> _TO BE DONE_: Retype the listing that follows, exactly as written.

[Part of a data file]
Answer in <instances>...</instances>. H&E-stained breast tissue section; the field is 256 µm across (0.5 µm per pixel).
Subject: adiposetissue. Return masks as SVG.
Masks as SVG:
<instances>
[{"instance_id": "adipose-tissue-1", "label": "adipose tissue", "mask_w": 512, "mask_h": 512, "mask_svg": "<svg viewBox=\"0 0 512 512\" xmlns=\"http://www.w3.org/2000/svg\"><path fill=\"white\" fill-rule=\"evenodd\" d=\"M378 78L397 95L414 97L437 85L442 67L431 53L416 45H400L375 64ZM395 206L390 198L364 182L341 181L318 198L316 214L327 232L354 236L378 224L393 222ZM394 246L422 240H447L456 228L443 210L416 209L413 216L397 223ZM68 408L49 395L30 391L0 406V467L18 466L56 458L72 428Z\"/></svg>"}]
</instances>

> _EXERCISE ANSWER_:
Answer in <instances>...</instances>. H&E-stained breast tissue section; the field is 256 µm across (0.5 µm per pixel).
Subject: adiposetissue. Return masks as SVG.
Masks as SVG:
<instances>
[{"instance_id": "adipose-tissue-1", "label": "adipose tissue", "mask_w": 512, "mask_h": 512, "mask_svg": "<svg viewBox=\"0 0 512 512\" xmlns=\"http://www.w3.org/2000/svg\"><path fill=\"white\" fill-rule=\"evenodd\" d=\"M378 78L397 95L414 97L437 85L442 67L431 53L416 45H400L375 64ZM395 206L390 198L364 182L341 181L318 198L316 214L327 232L354 236L378 224L393 222ZM394 246L422 240H447L456 228L443 210L416 209L413 216L397 223ZM68 408L49 395L30 391L0 406V467L18 466L56 458L72 428Z\"/></svg>"}]
</instances>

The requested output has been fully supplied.